### The exercise
Count the lines in the data below that contain the string "calc", treating uppercase and lowercase as different, and reply with only the number.

START Recorded data

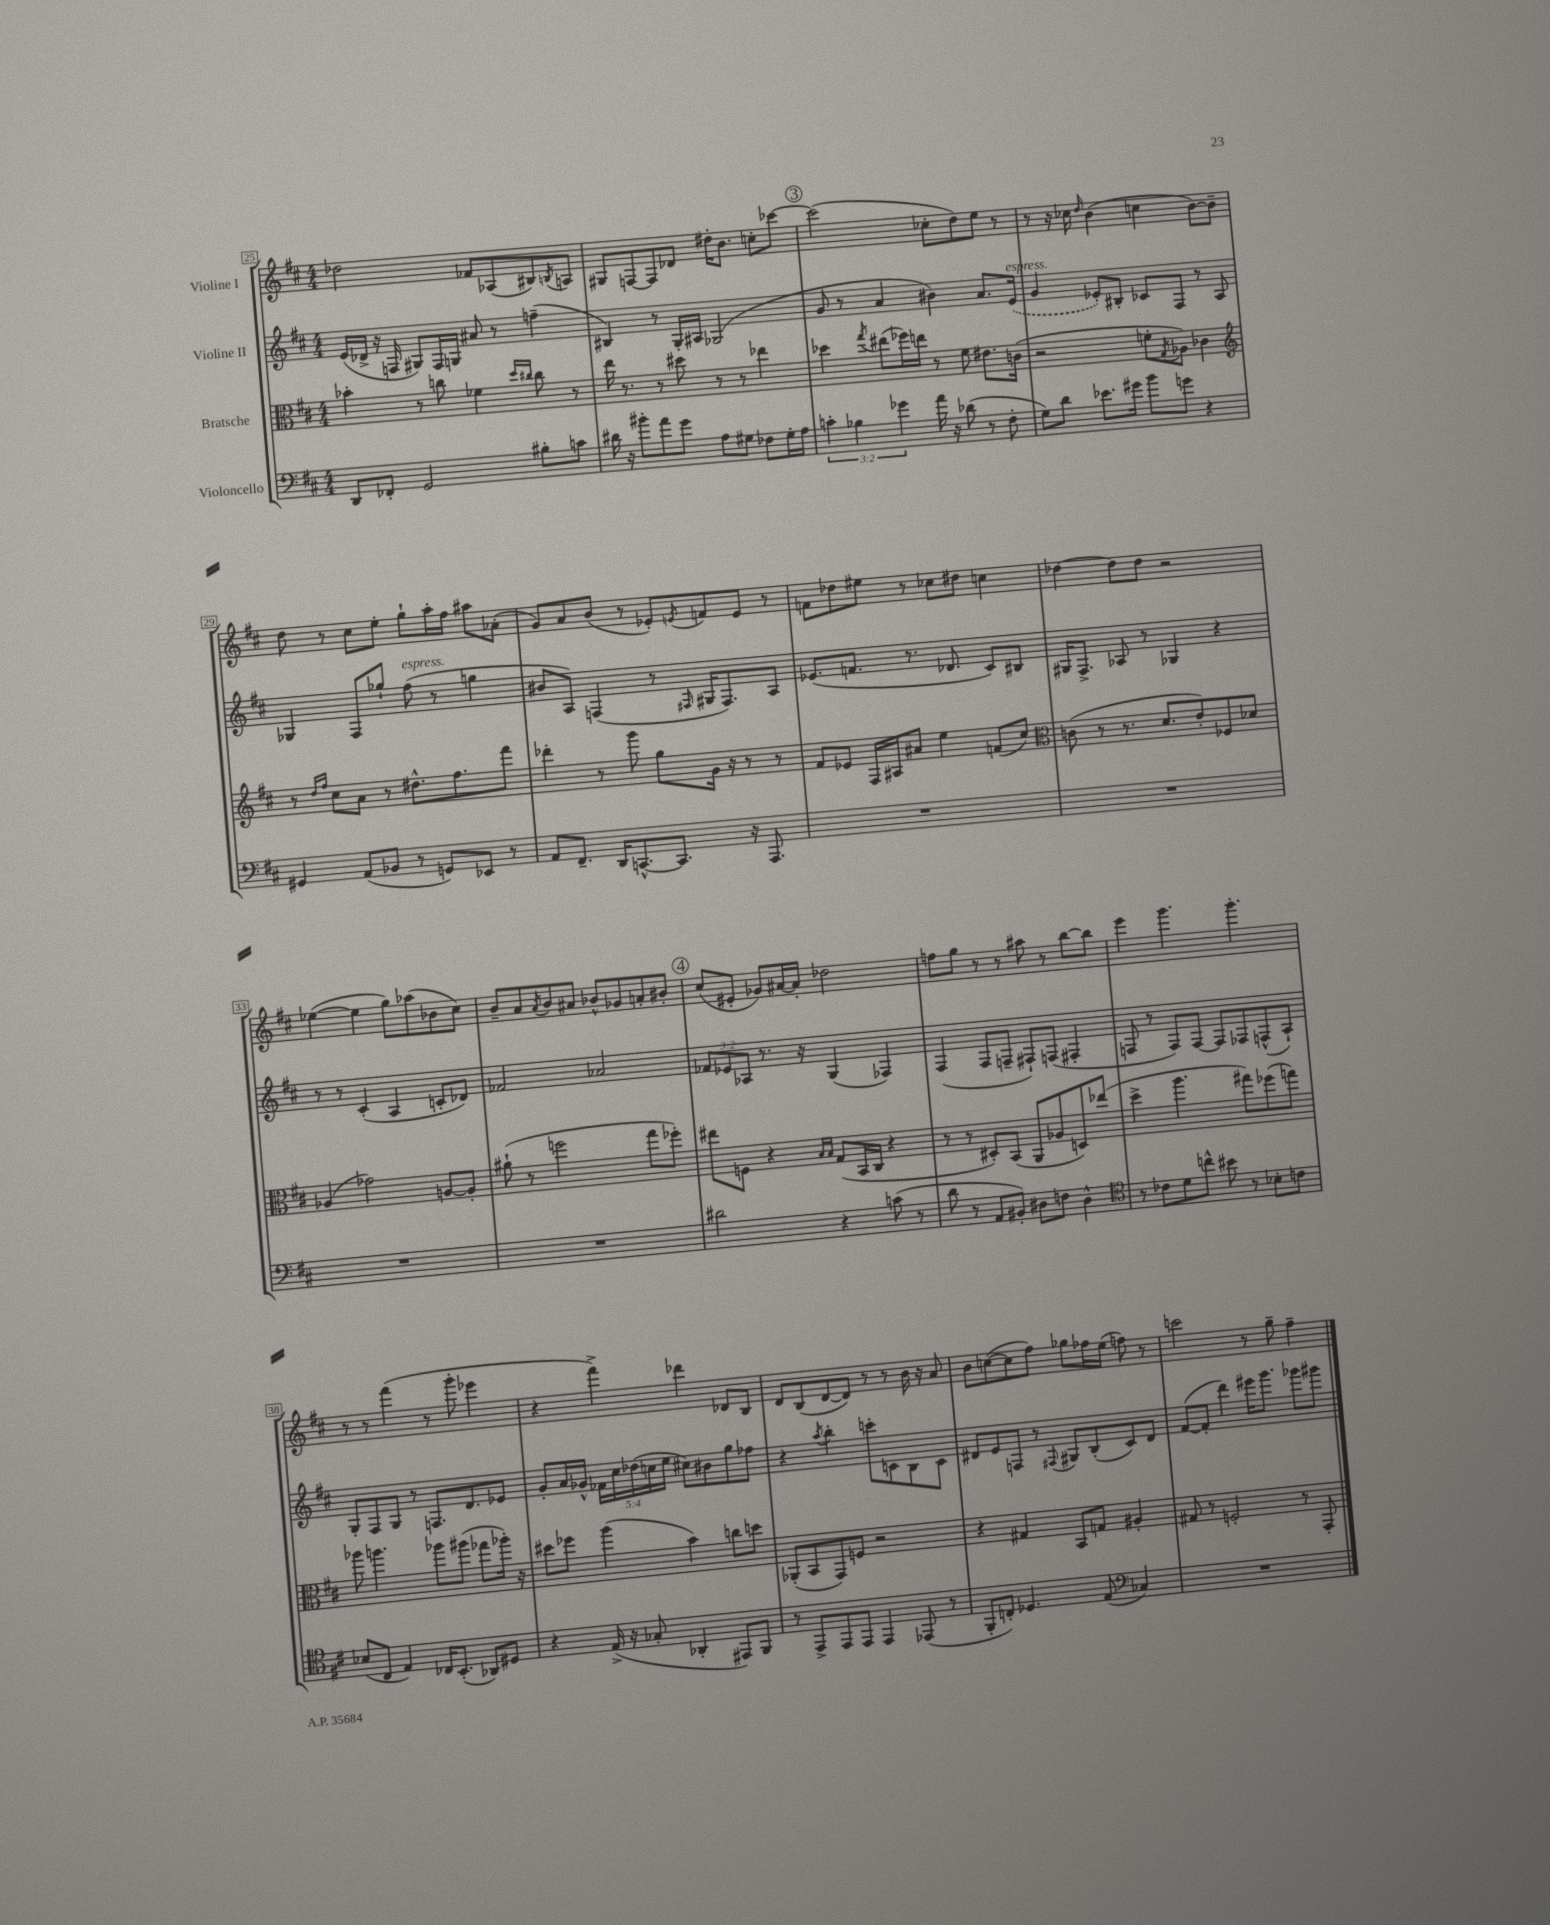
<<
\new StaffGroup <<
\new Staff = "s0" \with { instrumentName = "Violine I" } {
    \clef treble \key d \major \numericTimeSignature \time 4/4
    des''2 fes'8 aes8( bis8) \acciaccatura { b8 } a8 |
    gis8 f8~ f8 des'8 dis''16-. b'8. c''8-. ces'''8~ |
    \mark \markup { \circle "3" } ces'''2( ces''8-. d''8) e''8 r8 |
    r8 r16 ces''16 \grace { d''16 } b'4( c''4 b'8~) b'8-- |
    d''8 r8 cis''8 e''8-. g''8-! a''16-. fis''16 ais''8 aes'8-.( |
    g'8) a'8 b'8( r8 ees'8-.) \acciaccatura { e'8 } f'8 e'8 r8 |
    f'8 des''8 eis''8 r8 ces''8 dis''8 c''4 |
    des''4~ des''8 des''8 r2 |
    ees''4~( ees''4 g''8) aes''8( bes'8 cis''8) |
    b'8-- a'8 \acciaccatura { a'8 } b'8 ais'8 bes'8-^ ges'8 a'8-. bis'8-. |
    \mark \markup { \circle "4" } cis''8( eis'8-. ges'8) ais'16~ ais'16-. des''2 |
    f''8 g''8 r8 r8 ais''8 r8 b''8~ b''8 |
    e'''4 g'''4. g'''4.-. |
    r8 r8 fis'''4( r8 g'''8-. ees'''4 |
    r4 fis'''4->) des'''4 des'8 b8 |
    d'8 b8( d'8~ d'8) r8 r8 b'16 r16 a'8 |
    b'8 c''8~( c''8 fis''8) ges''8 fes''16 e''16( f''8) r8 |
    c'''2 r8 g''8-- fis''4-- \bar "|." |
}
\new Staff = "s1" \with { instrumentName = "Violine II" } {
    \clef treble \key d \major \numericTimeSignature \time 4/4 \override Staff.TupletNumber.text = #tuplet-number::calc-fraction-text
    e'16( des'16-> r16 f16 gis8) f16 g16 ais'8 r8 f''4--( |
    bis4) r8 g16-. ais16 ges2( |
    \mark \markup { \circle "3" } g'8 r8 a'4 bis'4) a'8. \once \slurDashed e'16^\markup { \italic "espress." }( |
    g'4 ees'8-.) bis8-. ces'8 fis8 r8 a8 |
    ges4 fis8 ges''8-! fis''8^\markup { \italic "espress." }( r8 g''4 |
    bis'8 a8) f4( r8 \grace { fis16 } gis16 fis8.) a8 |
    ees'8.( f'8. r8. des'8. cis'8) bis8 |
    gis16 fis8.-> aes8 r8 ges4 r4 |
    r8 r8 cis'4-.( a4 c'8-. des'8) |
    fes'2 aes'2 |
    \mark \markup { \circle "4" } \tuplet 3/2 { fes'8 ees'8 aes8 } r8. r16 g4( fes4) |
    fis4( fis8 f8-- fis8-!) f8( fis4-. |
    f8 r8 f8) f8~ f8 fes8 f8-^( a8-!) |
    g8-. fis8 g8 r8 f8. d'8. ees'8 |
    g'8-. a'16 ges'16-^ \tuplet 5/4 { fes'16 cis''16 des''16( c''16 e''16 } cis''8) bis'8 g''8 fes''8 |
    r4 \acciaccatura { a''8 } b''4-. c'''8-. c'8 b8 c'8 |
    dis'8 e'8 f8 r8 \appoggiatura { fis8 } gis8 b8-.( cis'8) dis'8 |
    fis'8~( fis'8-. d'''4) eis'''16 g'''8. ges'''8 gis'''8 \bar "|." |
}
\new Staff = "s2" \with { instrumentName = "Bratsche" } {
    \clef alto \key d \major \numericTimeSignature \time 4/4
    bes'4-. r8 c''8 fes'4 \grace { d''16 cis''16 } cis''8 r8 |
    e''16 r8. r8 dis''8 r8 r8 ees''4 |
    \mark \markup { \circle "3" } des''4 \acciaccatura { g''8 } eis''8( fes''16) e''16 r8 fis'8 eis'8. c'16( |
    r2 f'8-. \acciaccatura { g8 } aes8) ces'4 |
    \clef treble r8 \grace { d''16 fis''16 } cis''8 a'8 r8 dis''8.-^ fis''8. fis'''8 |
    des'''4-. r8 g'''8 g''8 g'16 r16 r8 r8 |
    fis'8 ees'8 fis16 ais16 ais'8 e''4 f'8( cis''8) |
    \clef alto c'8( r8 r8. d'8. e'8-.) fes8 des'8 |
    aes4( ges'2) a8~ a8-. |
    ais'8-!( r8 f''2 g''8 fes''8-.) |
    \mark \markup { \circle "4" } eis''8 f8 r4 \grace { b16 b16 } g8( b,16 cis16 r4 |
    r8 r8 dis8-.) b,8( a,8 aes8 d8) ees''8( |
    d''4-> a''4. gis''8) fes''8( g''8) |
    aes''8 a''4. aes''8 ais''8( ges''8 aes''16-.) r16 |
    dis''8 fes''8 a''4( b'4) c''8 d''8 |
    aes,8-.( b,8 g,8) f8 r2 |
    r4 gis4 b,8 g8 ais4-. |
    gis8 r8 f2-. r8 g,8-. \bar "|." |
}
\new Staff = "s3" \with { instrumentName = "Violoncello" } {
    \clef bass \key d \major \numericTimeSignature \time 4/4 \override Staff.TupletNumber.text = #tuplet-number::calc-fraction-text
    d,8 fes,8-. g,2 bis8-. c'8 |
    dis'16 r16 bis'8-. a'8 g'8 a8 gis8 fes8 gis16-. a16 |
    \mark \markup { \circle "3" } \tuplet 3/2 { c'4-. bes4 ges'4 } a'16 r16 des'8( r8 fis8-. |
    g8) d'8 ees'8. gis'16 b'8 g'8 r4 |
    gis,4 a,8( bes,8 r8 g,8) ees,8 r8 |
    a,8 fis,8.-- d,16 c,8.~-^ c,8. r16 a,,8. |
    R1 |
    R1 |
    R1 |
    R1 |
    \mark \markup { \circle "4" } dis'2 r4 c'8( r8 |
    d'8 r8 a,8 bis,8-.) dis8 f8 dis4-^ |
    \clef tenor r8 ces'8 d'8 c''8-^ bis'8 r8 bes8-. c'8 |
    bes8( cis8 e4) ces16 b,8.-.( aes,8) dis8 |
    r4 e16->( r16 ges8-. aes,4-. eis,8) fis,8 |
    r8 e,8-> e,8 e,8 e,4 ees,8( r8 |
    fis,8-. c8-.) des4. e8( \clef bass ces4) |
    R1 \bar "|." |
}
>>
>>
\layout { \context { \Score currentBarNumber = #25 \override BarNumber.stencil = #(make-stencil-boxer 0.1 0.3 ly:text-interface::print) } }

END Recorded data

### Solved exercise
2